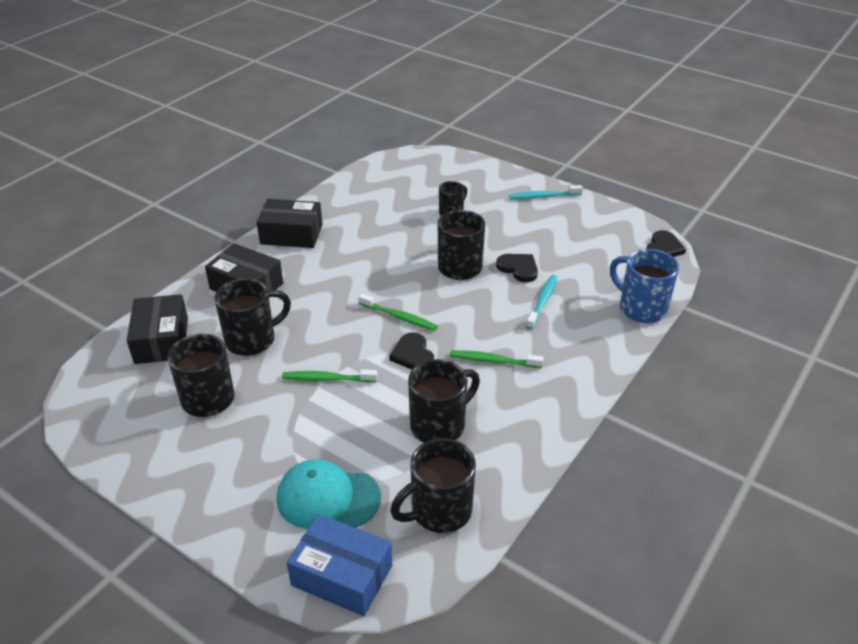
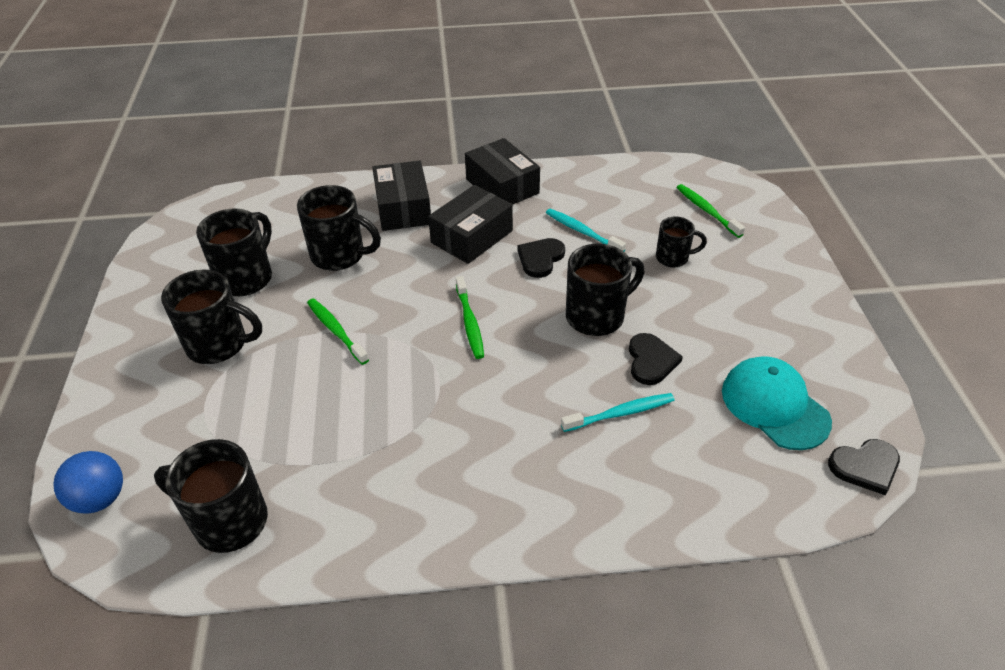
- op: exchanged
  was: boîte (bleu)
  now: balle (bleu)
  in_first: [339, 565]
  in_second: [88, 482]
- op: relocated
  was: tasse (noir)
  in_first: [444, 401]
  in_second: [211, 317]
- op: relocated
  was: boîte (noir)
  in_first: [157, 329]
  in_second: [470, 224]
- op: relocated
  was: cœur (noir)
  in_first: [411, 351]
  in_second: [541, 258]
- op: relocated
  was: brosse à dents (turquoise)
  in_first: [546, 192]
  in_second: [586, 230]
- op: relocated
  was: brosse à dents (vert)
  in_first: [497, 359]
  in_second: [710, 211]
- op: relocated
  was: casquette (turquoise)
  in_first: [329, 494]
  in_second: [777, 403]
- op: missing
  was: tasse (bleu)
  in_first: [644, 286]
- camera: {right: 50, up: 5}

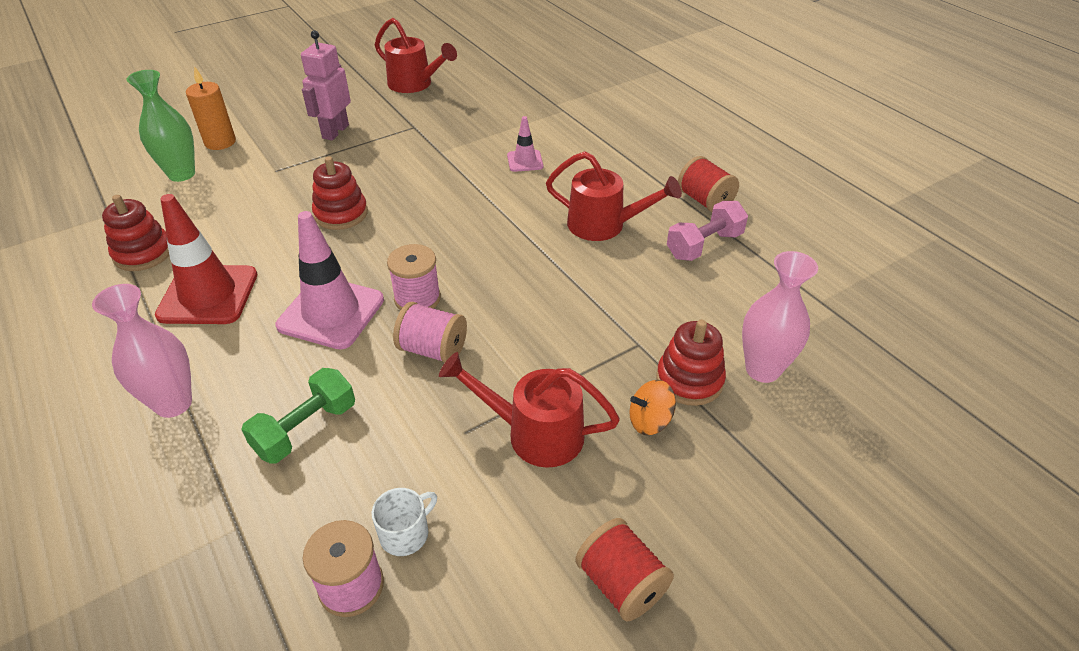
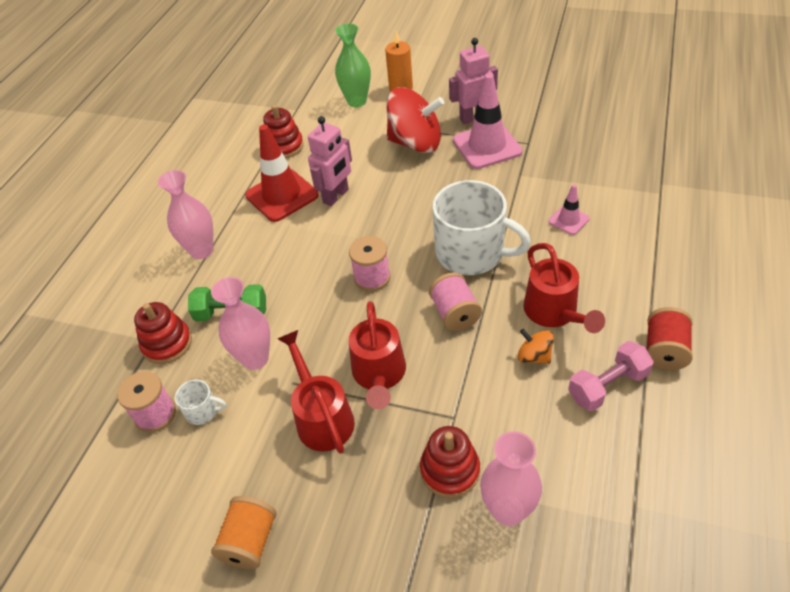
- op: relocated
  was: jouet à empiler (rouge)
  in_first: [340, 193]
  in_second: [163, 333]
- op: appeared
  now: vase (rose)
  in_second: [240, 323]
- op: colour
  was: bobine (rouge)
  now: bobine (orange)
  in_first: [624, 570]
  in_second: [244, 532]
- op: appeared
  now: robot (rose)
  in_second: [330, 161]
- op: relocated
  was: arrosoir (rouge)
  in_first: [416, 55]
  in_second: [377, 355]
- op: appeared
  now: toupie (rouge)
  in_second: [415, 120]
- op: relocated
  was: bobine (rose)
  in_first: [430, 332]
  in_second: [455, 301]
- op: appeared
  now: tasse (blanc)
  in_second: [481, 227]
- op: relocated
  was: cône de chantier (rose)
  in_first: [330, 280]
  in_second: [487, 121]
- op: relocated
  was: toupie (orange)
  in_first: [652, 407]
  in_second: [536, 346]
- op: spun
  was: haltère (rose)
  in_first: [707, 231]
  in_second: [611, 376]
  clockwise: -45
- camera: {right: 55, up: 5}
------------------------------
__What you are asked to do__: Pictures should be skipped, and the records retyped word for word.

__Written answer__:
- op: exchanged
  was: boîte (bleu)
  now: balle (bleu)
  in_first: [339, 565]
  in_second: [88, 482]
- op: relocated
  was: tasse (noir)
  in_first: [444, 401]
  in_second: [211, 317]
- op: relocated
  was: boîte (noir)
  in_first: [157, 329]
  in_second: [470, 224]
- op: relocated
  was: cœur (noir)
  in_first: [411, 351]
  in_second: [541, 258]
- op: relocated
  was: brosse à dents (turquoise)
  in_first: [546, 192]
  in_second: [586, 230]
- op: relocated
  was: brosse à dents (vert)
  in_first: [497, 359]
  in_second: [710, 211]
- op: relocated
  was: casquette (turquoise)
  in_first: [329, 494]
  in_second: [777, 403]
- op: missing
  was: tasse (bleu)
  in_first: [644, 286]
- camera: {right: 50, up: 5}

- op: relocated
  was: jouet à empiler (rouge)
  in_first: [340, 193]
  in_second: [163, 333]
- op: appeared
  now: vase (rose)
  in_second: [240, 323]
- op: colour
  was: bobine (rouge)
  now: bobine (orange)
  in_first: [624, 570]
  in_second: [244, 532]
- op: appeared
  now: robot (rose)
  in_second: [330, 161]
- op: relocated
  was: arrosoir (rouge)
  in_first: [416, 55]
  in_second: [377, 355]
- op: appeared
  now: toupie (rouge)
  in_second: [415, 120]
- op: relocated
  was: bobine (rose)
  in_first: [430, 332]
  in_second: [455, 301]
- op: appeared
  now: tasse (blanc)
  in_second: [481, 227]
- op: relocated
  was: cône de chantier (rose)
  in_first: [330, 280]
  in_second: [487, 121]
- op: relocated
  was: toupie (orange)
  in_first: [652, 407]
  in_second: [536, 346]
- op: spun
  was: haltère (rose)
  in_first: [707, 231]
  in_second: [611, 376]
  clockwise: -45
- camera: {right: 55, up: 5}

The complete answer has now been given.